### [Problem details]
Copy all the entries below exactly, but not the pictures.
(Given entries begins)
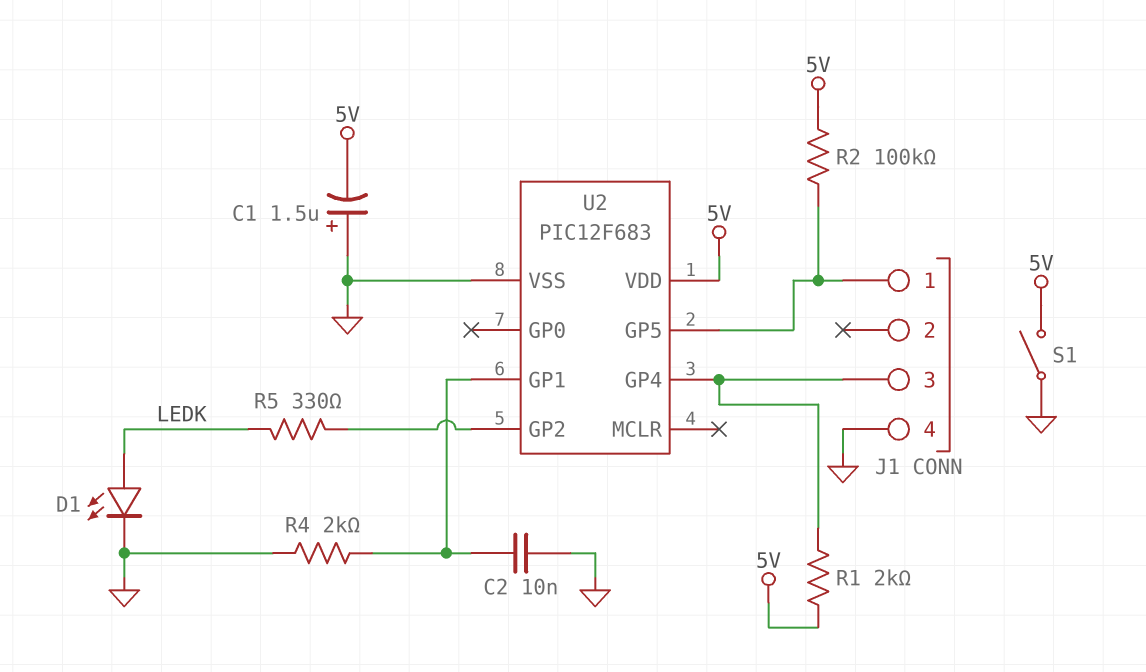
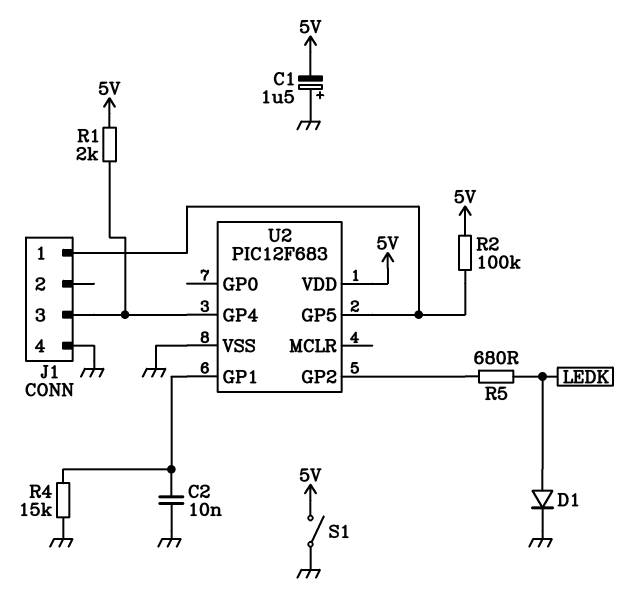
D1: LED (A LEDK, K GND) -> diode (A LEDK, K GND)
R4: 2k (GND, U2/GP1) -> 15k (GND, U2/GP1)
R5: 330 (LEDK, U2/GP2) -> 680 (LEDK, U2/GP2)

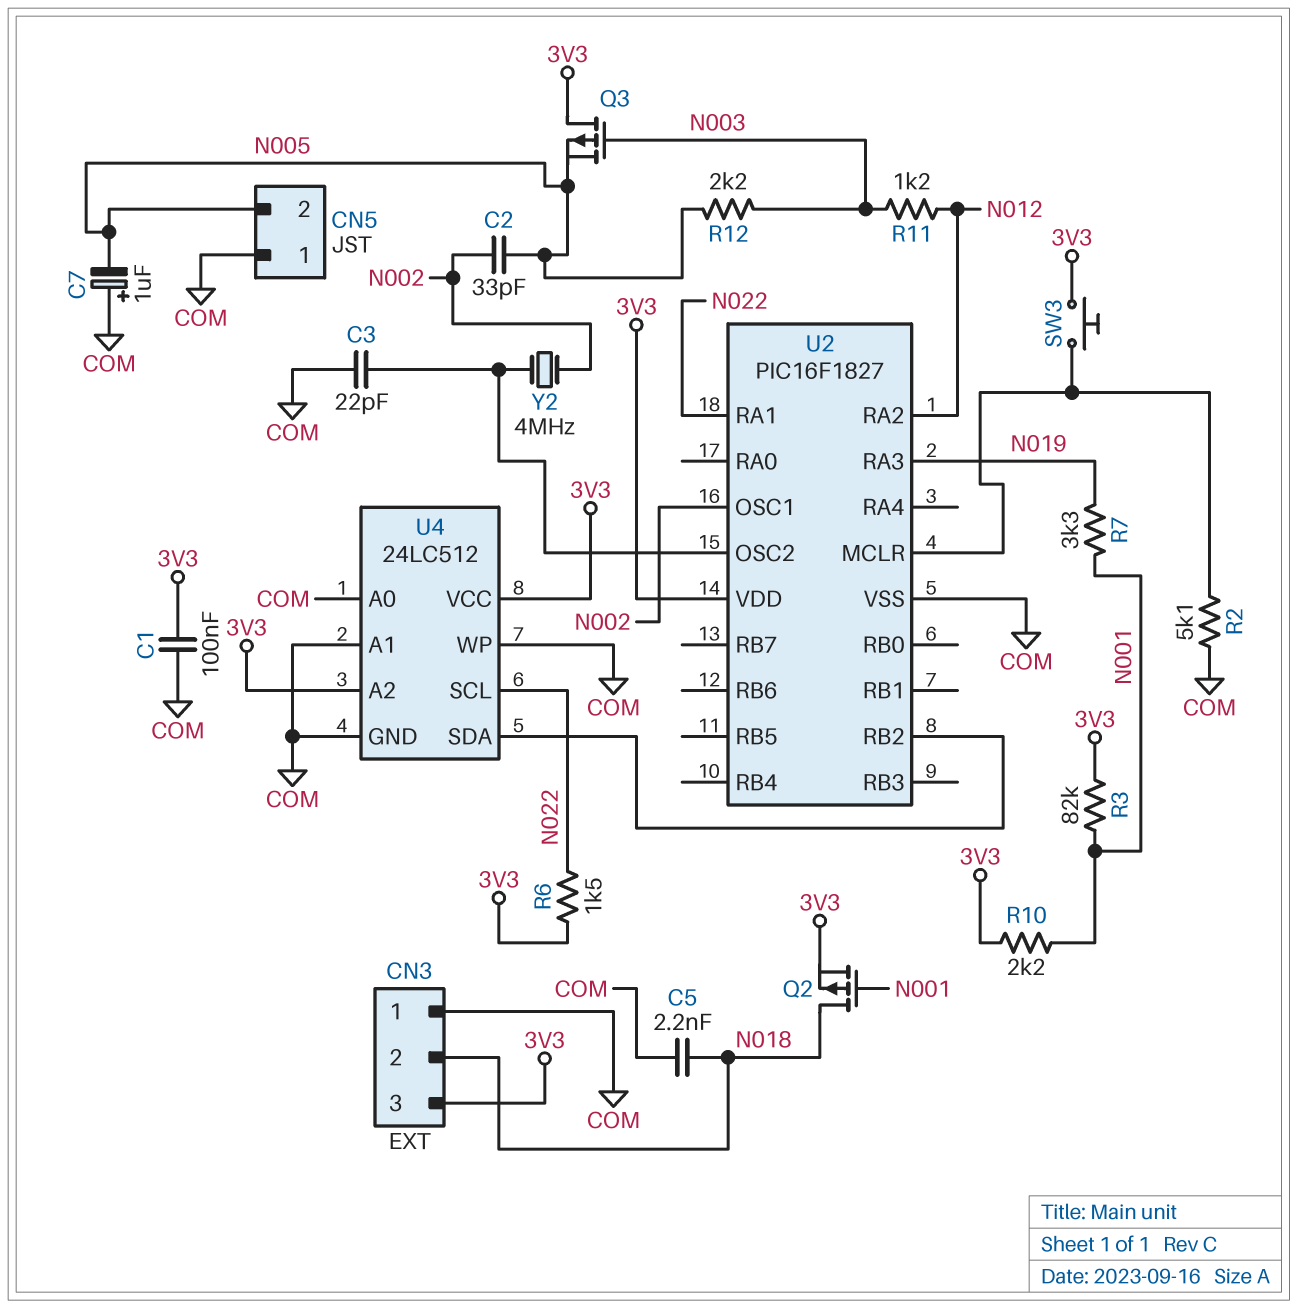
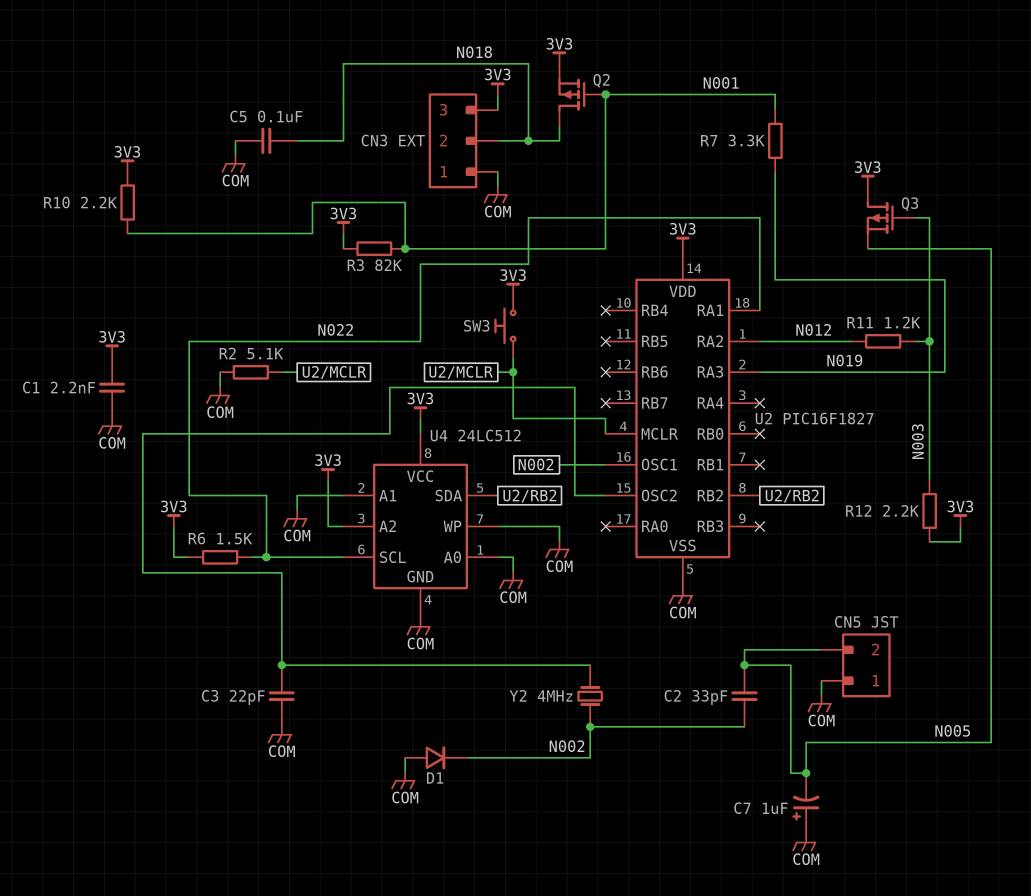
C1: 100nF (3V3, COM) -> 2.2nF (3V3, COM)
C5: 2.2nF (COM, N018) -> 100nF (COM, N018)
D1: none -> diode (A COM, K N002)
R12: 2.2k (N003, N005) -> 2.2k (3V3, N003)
(Given entries ends)
### [Result]
D1: LED (A LEDK, K GND) -> diode (A LEDK, K GND)
R4: 2k (GND, U2/GP1) -> 15k (GND, U2/GP1)
R5: 330 (LEDK, U2/GP2) -> 680 (LEDK, U2/GP2)

C1: 100nF (3V3, COM) -> 2.2nF (3V3, COM)
C5: 2.2nF (COM, N018) -> 100nF (COM, N018)
D1: none -> diode (A COM, K N002)
R12: 2.2k (N003, N005) -> 2.2k (3V3, N003)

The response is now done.